### [Dataset excerpts]
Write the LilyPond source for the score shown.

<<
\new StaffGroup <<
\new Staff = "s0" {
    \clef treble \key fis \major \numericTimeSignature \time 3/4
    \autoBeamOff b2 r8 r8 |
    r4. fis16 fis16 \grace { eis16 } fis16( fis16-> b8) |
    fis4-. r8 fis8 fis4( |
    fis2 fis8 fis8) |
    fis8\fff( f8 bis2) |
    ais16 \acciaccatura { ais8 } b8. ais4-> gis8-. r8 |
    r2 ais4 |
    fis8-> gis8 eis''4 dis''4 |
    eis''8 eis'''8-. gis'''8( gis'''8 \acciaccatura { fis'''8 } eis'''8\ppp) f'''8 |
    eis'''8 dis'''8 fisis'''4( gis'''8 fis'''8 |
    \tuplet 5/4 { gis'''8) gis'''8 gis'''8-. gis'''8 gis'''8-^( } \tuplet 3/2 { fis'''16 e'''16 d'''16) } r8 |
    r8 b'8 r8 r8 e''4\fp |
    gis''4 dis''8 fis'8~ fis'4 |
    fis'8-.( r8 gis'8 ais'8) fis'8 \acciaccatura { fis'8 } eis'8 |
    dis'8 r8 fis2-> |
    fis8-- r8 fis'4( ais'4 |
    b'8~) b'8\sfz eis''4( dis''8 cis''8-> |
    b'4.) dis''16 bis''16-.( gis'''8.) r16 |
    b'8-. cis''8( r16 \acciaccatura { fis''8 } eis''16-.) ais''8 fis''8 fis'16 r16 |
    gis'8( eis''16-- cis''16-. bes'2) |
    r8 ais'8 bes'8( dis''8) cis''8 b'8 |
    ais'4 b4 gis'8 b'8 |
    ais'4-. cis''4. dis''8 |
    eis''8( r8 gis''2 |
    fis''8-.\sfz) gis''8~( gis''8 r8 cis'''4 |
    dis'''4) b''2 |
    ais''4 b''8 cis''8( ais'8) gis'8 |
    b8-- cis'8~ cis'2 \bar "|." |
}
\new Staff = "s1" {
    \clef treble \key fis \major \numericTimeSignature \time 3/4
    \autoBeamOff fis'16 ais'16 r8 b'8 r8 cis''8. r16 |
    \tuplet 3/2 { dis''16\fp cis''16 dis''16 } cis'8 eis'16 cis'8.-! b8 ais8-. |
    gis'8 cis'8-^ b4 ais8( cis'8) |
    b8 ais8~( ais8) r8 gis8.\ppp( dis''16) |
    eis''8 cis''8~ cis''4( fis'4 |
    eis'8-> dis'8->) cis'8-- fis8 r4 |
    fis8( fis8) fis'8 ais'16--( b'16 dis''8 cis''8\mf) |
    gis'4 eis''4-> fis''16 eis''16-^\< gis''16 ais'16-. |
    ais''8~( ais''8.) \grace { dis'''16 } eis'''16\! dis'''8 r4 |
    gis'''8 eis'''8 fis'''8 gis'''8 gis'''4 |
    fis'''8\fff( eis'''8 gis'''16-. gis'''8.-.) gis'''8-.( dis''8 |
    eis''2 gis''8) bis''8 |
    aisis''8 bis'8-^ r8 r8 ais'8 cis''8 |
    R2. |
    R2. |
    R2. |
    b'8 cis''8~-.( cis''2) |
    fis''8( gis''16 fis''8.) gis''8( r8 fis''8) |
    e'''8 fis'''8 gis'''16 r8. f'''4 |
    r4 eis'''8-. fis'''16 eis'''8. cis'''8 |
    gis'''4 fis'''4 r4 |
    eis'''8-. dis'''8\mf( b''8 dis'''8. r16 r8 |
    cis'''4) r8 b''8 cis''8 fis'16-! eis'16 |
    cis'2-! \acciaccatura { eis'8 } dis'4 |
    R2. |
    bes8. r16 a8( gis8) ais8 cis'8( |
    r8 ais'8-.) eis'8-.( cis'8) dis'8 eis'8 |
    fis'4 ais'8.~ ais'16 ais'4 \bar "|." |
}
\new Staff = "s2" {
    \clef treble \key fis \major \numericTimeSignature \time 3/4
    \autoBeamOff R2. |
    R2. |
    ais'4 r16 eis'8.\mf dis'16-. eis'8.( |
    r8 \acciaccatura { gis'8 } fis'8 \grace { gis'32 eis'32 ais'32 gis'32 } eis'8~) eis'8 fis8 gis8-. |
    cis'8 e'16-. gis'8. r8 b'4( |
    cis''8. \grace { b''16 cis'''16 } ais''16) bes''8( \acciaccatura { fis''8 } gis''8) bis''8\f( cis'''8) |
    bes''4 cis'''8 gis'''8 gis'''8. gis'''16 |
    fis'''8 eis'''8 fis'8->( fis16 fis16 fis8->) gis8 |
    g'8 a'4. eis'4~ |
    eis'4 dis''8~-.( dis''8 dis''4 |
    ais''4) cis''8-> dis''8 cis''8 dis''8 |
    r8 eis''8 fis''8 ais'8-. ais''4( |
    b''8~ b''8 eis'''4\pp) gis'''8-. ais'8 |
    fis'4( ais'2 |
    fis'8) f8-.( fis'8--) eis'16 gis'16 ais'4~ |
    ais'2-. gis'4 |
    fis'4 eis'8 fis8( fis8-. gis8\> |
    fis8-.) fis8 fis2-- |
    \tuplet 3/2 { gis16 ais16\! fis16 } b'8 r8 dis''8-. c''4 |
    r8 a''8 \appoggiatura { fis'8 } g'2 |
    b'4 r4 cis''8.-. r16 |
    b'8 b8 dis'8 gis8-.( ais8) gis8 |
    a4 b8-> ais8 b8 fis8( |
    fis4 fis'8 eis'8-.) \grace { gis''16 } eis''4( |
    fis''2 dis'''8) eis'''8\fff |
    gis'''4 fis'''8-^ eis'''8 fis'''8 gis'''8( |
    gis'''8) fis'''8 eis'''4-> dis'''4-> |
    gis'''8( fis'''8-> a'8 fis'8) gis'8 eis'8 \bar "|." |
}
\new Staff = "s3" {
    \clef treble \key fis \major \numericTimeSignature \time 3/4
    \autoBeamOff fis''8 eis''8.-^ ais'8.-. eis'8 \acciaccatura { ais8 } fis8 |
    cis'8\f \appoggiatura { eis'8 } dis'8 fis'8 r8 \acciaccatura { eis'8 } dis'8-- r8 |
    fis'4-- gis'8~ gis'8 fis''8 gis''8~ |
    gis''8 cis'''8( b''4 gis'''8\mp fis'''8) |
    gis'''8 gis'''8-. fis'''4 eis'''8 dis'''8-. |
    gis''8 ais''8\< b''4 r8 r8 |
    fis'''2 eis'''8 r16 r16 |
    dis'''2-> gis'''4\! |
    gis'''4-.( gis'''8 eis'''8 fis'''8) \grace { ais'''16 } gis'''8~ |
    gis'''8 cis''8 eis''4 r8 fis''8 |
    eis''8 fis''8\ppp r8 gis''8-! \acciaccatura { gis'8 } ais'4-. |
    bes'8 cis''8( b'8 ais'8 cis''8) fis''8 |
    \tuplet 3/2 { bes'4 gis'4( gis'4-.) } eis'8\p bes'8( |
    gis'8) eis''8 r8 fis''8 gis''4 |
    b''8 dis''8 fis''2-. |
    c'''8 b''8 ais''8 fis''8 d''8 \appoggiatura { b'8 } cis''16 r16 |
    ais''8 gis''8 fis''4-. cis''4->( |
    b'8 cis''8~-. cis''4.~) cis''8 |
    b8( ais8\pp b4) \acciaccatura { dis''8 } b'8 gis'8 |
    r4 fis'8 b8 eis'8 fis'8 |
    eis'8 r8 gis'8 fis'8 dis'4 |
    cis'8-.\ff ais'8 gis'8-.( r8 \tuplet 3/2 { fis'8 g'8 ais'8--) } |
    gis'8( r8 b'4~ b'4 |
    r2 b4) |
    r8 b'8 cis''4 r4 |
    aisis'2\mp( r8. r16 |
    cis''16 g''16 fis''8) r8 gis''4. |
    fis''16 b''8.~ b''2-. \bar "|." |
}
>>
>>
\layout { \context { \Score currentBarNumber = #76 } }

### [WHAT YOU SHOULD DO]
In how many lines of the records above does the string "appoggiatura" appear? Give only the number.

### [WRITTEN ANSWER]
3